§ Brief: From the entries that follow, pick out all lines holding "turquoise".

§ Source material:
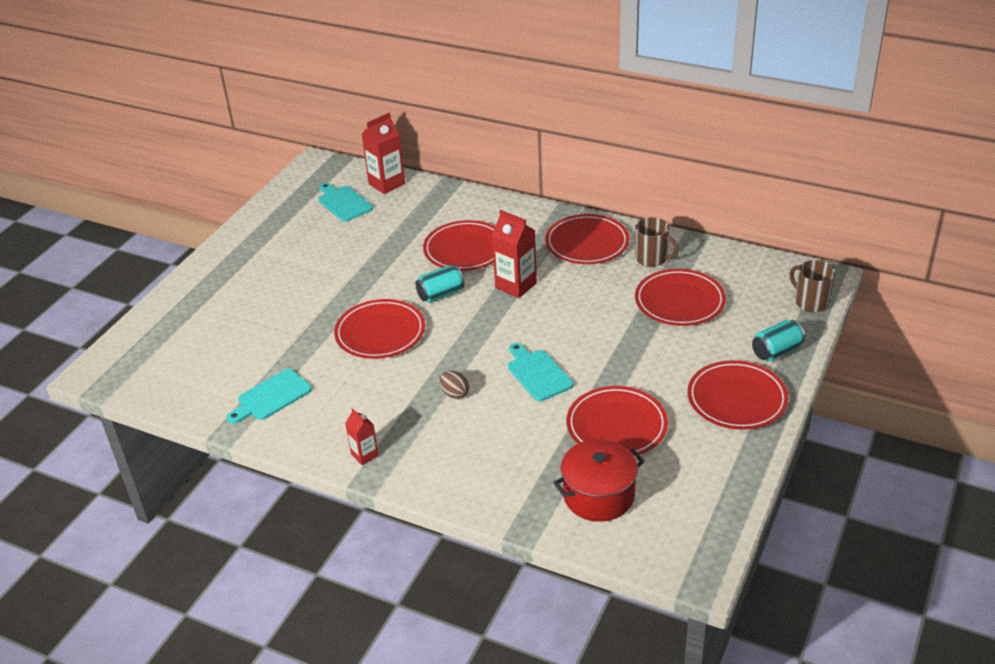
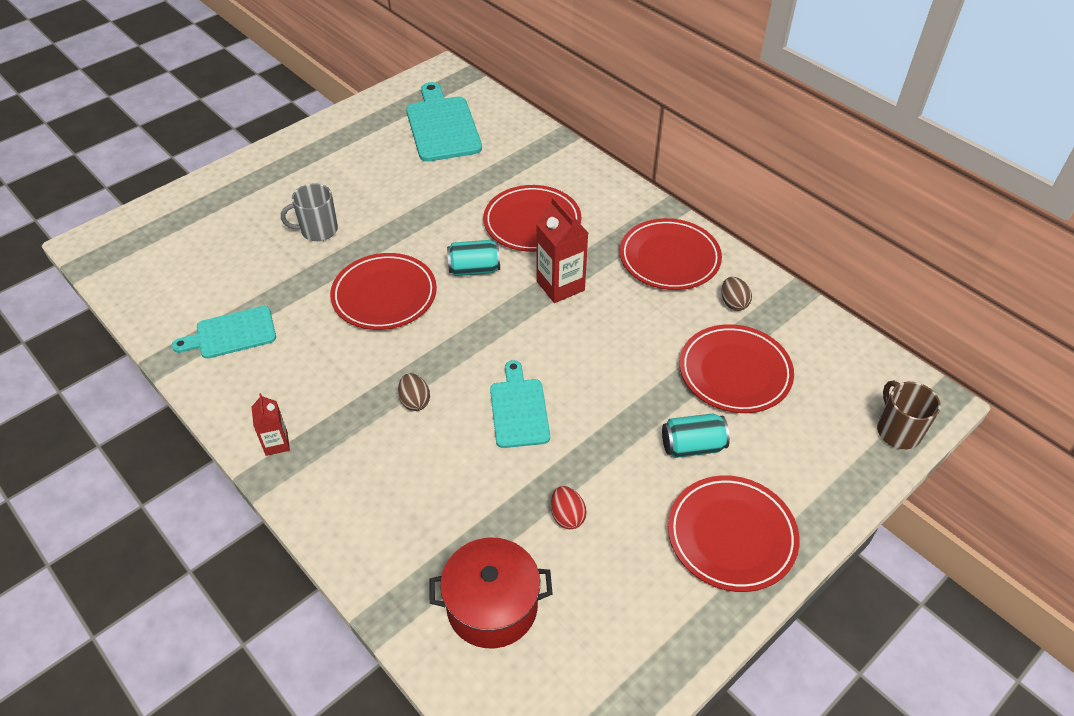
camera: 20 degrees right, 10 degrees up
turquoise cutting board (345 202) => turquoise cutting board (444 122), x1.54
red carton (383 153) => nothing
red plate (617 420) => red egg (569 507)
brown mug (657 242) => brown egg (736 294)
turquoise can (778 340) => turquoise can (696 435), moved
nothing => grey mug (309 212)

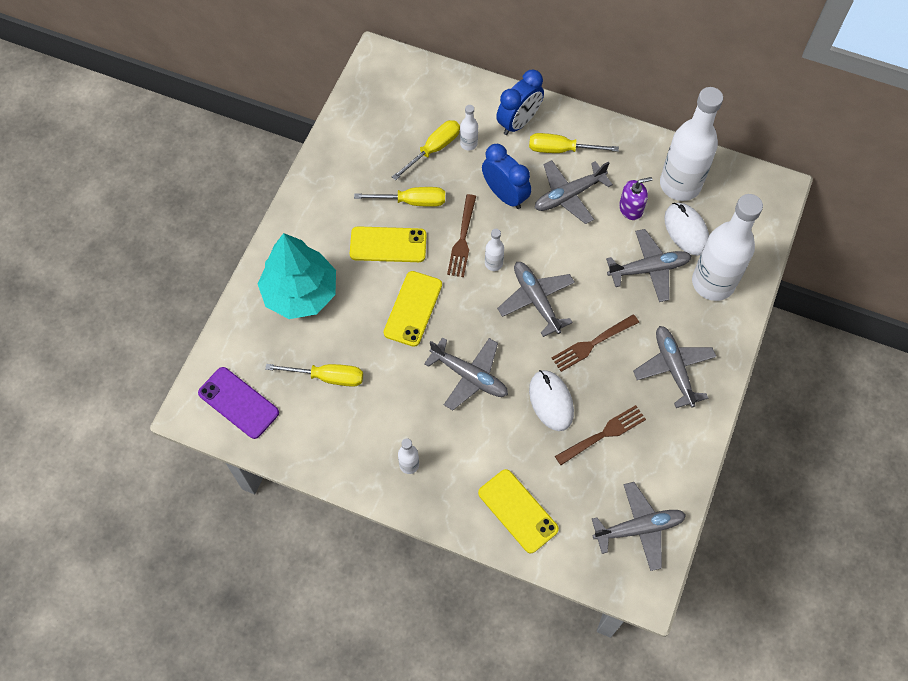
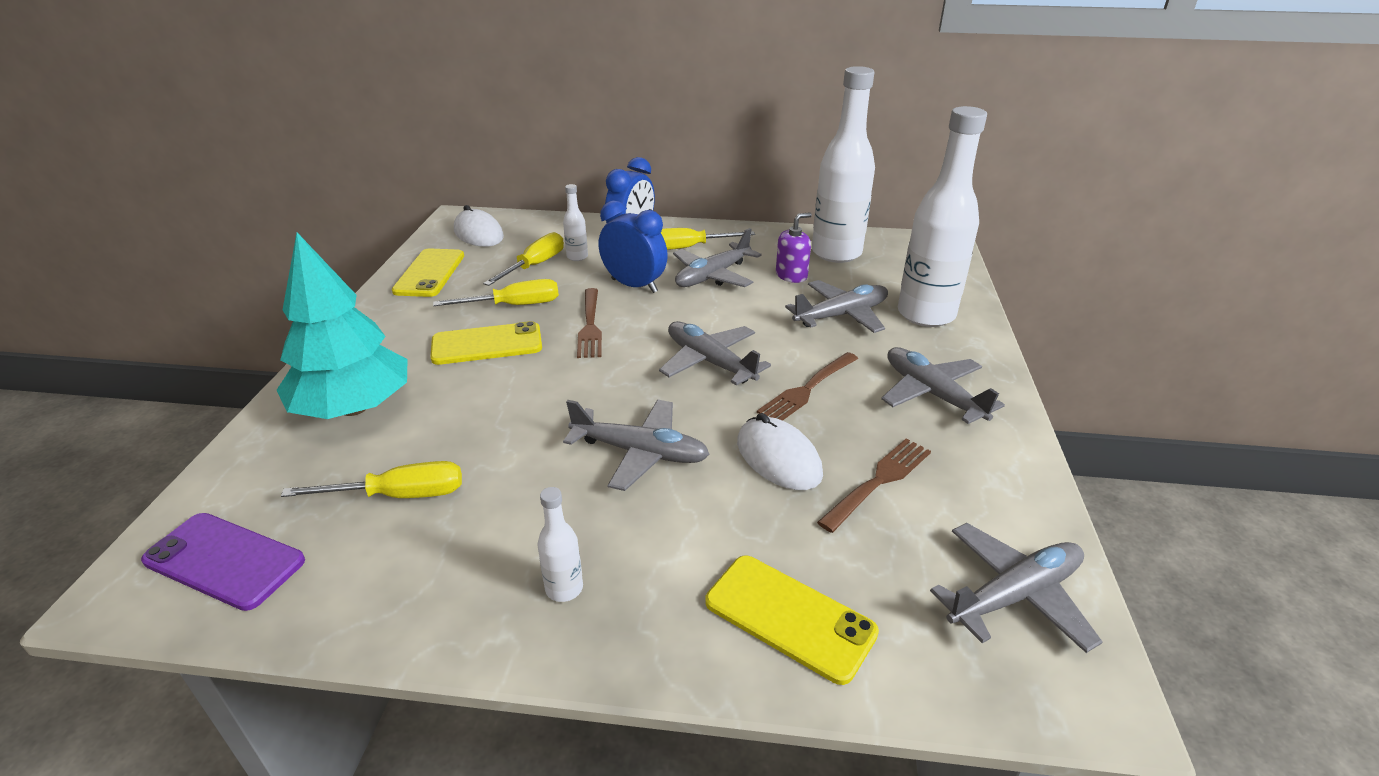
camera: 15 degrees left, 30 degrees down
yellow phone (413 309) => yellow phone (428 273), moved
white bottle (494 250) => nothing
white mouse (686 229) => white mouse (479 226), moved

§ Solution to this task:
turquoise cutting board (345 202) => turquoise cutting board (444 122), x1.54
turquoise can (778 340) => turquoise can (696 435), moved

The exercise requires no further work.